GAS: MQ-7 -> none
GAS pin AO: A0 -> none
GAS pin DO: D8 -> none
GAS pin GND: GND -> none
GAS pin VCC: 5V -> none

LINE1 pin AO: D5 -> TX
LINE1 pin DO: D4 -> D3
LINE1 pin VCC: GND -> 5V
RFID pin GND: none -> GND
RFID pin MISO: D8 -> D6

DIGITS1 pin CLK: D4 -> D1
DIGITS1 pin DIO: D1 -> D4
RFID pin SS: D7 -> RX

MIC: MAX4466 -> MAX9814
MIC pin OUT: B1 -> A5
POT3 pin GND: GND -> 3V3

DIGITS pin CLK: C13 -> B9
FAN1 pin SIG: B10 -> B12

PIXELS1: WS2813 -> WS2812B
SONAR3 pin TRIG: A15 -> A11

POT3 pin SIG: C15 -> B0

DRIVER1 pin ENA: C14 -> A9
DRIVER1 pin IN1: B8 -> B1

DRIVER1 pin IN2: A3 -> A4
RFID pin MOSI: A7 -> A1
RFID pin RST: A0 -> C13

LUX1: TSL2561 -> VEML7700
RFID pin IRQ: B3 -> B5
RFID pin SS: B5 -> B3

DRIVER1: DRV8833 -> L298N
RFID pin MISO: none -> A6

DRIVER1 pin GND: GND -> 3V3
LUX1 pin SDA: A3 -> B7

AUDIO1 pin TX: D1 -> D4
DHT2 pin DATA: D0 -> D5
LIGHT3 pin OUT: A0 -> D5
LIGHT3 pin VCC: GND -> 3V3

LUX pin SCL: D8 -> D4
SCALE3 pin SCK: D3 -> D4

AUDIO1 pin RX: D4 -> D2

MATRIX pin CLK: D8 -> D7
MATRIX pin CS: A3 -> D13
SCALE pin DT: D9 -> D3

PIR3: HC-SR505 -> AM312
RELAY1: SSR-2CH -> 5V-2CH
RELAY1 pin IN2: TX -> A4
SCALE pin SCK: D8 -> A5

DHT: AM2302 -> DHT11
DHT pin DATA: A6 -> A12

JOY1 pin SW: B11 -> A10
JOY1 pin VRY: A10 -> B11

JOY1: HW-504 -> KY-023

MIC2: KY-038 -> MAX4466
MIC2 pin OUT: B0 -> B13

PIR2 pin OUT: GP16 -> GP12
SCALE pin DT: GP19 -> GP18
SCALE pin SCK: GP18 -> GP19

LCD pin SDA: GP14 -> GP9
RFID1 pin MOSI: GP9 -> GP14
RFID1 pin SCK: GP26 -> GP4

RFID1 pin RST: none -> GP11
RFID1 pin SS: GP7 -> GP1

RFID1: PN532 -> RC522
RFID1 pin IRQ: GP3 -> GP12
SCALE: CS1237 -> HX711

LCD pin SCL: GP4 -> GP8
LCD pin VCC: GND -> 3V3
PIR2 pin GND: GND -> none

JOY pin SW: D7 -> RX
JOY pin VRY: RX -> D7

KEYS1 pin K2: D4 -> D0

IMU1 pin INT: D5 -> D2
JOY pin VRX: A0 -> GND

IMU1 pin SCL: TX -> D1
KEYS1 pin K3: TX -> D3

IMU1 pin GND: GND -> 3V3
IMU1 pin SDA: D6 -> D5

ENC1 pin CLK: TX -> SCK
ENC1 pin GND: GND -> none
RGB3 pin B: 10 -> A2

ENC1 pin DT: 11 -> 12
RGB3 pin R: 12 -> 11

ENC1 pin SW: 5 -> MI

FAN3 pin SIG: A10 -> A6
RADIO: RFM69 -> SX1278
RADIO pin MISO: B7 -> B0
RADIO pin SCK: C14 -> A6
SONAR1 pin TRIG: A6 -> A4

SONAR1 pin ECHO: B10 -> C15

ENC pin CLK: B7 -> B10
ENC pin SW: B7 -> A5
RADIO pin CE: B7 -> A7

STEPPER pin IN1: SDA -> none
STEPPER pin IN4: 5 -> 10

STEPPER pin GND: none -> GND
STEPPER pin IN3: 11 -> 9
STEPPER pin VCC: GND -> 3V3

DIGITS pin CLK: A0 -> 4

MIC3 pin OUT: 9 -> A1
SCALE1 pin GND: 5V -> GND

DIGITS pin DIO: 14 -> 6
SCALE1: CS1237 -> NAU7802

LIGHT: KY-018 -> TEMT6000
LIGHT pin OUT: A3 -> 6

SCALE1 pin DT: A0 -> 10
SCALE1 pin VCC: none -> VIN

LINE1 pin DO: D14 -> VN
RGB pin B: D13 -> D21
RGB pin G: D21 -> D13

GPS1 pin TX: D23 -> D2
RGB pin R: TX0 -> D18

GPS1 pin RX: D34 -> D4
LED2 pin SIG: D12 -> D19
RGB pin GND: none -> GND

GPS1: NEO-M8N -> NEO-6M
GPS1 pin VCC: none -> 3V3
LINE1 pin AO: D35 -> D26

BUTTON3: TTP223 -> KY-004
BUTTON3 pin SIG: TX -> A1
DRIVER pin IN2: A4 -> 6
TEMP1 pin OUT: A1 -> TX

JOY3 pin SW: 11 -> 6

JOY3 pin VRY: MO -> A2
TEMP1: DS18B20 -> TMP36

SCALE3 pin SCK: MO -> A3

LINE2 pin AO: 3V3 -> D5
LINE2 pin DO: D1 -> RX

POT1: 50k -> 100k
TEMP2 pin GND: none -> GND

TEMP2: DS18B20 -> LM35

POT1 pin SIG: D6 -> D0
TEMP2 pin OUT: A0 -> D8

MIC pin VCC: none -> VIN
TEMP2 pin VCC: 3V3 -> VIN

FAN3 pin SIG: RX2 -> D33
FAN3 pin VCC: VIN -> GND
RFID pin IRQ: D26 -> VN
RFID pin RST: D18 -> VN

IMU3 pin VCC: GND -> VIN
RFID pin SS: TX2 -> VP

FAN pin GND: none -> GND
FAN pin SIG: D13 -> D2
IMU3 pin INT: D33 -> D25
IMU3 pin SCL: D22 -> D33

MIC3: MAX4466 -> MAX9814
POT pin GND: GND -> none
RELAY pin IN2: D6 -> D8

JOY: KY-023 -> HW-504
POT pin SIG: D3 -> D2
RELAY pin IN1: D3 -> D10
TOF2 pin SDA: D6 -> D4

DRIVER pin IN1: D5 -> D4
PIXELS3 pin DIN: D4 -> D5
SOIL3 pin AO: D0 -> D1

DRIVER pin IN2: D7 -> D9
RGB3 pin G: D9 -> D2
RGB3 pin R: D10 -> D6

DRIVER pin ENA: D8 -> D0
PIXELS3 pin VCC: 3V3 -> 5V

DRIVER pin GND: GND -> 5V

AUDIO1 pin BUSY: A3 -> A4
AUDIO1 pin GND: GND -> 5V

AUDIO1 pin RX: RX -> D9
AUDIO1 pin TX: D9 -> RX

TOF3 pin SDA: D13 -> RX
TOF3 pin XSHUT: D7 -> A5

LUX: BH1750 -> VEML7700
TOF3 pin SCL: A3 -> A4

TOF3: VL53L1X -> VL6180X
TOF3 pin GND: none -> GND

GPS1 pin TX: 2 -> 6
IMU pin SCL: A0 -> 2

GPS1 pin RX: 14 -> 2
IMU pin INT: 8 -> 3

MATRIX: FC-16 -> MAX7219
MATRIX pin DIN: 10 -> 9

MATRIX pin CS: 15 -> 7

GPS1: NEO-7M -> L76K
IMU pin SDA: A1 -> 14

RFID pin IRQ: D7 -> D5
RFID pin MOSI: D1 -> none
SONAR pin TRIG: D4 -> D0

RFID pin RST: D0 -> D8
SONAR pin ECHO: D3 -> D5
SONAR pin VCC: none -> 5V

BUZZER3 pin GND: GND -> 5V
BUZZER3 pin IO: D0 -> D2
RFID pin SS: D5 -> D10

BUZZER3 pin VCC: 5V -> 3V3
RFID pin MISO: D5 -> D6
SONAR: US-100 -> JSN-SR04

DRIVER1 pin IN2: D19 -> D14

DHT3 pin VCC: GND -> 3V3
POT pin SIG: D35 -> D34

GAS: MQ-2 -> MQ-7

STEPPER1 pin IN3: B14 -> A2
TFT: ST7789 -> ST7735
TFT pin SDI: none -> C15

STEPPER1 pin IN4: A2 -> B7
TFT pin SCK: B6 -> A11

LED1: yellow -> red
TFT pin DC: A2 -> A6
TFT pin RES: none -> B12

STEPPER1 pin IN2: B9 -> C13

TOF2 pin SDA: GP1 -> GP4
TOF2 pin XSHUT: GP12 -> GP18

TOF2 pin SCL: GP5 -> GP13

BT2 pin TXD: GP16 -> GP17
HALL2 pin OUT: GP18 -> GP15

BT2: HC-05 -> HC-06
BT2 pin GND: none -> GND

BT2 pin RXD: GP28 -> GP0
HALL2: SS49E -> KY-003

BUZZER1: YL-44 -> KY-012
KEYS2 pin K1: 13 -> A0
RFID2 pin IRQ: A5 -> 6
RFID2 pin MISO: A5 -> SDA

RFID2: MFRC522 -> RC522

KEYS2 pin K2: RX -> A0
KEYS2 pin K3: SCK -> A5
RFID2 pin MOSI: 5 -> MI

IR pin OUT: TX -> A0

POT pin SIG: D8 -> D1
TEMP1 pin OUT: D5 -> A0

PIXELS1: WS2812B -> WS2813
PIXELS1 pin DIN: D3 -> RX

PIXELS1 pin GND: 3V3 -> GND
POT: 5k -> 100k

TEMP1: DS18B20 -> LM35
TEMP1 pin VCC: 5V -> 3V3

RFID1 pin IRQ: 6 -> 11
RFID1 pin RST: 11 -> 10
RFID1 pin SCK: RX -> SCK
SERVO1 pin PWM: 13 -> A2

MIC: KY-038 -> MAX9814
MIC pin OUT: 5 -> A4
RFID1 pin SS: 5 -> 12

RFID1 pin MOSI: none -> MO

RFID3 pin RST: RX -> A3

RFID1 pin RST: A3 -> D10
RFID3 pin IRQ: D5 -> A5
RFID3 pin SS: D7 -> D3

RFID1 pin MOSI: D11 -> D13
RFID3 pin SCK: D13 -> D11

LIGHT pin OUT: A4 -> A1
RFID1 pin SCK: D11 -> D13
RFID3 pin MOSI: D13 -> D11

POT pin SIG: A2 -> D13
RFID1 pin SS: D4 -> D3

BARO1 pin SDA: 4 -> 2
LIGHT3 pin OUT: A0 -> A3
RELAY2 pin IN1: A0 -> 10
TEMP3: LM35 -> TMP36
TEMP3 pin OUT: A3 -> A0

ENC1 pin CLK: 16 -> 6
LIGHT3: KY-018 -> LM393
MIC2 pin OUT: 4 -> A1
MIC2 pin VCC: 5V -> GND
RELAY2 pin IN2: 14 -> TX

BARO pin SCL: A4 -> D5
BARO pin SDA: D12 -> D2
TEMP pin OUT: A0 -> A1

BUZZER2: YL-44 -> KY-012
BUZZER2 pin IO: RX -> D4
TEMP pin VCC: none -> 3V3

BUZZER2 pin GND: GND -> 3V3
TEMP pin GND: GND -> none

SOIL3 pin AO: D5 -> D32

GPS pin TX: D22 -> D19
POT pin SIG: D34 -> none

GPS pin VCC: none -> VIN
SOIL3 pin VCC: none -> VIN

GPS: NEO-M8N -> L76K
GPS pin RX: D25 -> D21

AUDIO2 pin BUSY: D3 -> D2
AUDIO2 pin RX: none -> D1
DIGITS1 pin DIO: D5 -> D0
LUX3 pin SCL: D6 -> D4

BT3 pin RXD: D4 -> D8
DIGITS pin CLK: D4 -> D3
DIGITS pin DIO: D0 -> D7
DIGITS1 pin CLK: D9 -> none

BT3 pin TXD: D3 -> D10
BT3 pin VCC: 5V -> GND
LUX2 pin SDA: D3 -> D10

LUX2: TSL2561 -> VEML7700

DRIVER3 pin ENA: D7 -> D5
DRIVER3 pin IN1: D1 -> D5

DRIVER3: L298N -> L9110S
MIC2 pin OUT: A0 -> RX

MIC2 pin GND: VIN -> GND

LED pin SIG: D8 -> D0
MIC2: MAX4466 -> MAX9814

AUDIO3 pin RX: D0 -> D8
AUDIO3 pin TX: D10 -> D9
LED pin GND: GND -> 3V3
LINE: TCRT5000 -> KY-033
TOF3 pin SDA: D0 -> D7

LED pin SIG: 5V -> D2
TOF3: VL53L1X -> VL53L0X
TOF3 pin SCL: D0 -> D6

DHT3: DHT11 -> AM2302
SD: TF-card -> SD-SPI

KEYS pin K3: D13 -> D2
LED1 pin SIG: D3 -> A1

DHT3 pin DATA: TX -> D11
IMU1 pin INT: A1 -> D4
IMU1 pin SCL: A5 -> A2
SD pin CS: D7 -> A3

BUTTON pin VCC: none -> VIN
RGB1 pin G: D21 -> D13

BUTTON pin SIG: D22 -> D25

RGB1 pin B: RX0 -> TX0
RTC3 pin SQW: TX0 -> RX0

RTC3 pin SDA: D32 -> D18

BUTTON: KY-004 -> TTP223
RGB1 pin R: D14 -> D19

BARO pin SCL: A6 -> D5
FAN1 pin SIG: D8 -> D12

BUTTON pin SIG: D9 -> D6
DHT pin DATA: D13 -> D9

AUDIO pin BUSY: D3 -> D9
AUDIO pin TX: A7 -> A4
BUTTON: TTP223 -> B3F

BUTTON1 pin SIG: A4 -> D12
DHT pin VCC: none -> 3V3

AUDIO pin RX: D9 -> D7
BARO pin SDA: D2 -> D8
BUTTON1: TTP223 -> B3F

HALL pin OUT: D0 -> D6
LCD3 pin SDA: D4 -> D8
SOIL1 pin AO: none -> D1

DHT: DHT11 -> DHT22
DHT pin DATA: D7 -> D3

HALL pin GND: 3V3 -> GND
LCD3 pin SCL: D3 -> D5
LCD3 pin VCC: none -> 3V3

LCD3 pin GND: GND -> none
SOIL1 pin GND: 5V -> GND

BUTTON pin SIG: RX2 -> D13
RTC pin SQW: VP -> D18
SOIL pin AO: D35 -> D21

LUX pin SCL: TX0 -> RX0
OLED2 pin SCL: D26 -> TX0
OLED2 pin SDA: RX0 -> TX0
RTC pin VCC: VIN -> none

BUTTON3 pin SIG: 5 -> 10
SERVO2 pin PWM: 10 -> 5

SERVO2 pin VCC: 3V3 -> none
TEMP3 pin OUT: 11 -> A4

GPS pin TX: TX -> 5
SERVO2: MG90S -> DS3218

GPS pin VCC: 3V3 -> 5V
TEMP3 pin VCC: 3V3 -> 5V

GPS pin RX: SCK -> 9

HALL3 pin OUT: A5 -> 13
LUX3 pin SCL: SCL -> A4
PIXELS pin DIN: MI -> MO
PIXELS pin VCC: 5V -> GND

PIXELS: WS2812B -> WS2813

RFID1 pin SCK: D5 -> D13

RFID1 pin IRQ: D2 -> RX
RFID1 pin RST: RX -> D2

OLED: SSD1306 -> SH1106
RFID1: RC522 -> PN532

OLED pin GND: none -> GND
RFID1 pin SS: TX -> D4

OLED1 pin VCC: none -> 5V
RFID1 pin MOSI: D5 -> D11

——

• **WHAT YOU NEED TO DO**
Up to and including the line with "SONAR3 pin TRIG: A15 -> A11", print every line of the records from the start.

• **WRITTEN RESPONSE**
GAS: MQ-7 -> none
GAS pin AO: A0 -> none
GAS pin DO: D8 -> none
GAS pin GND: GND -> none
GAS pin VCC: 5V -> none

LINE1 pin AO: D5 -> TX
LINE1 pin DO: D4 -> D3
LINE1 pin VCC: GND -> 5V
RFID pin GND: none -> GND
RFID pin MISO: D8 -> D6

DIGITS1 pin CLK: D4 -> D1
DIGITS1 pin DIO: D1 -> D4
RFID pin SS: D7 -> RX

MIC: MAX4466 -> MAX9814
MIC pin OUT: B1 -> A5
POT3 pin GND: GND -> 3V3

DIGITS pin CLK: C13 -> B9
FAN1 pin SIG: B10 -> B12

PIXELS1: WS2813 -> WS2812B
SONAR3 pin TRIG: A15 -> A11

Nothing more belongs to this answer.